▶ _YOUR GOAL_: Report every line from the material that contains the word "down".

▶ _MATERIAL PROVIDED_:

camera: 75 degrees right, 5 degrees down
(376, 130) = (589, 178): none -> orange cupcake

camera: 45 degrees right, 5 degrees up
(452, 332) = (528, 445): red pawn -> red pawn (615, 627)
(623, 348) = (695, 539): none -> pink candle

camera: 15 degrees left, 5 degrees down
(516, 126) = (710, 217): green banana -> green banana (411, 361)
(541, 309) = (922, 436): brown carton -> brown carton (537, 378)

==

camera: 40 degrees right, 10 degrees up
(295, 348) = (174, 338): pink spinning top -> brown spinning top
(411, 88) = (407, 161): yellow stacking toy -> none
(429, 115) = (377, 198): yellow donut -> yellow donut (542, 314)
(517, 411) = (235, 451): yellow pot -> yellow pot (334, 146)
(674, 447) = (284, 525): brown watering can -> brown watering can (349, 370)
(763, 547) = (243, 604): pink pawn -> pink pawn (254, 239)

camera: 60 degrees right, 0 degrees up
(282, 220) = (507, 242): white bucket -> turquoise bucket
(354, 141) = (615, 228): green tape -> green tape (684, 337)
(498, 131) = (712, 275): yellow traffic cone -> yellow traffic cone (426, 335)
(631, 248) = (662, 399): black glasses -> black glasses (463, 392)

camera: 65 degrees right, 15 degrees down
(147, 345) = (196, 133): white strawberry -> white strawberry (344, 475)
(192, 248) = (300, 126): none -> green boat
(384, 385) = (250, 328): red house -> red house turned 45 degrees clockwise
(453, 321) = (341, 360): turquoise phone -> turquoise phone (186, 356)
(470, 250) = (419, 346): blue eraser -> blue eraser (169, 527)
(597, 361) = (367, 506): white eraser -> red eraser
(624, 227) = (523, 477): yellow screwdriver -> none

==

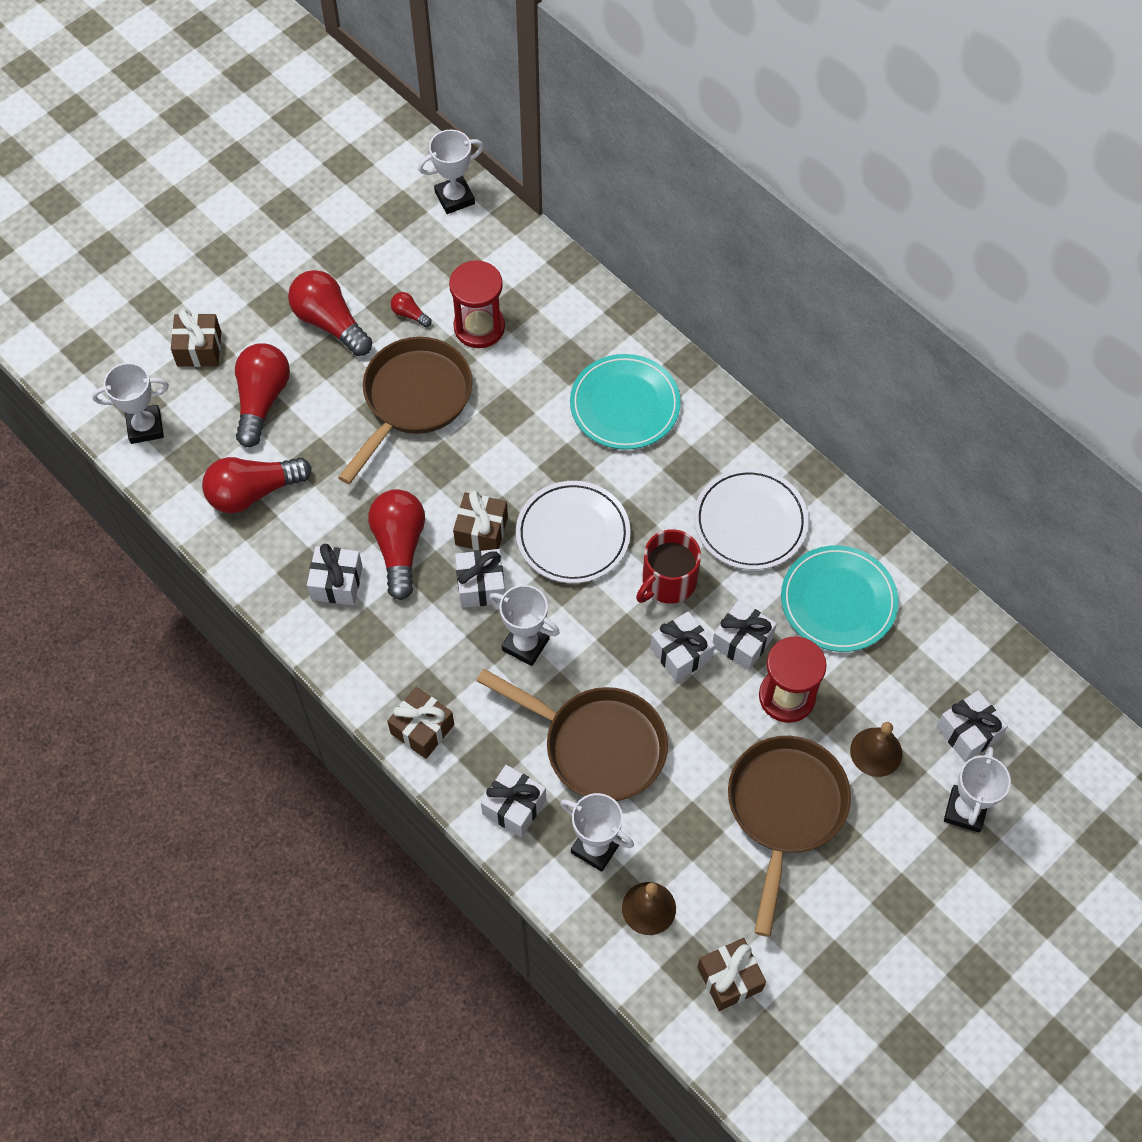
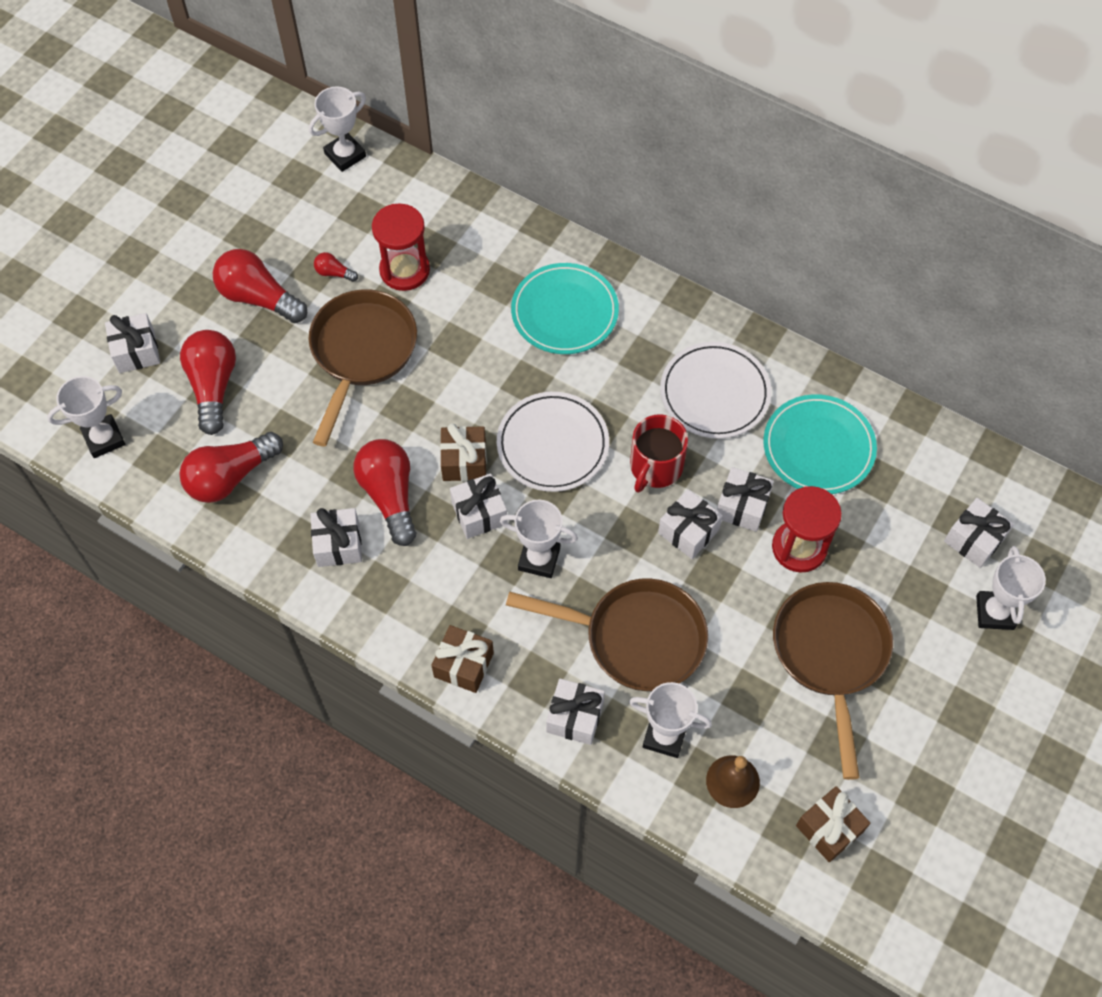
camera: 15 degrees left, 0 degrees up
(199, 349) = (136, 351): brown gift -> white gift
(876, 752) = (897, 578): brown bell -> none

▶ _TASK ANSWER_:
camera: 75 degrees right, 5 degrees down
camera: 15 degrees left, 5 degrees down
camera: 65 degrees right, 15 degrees down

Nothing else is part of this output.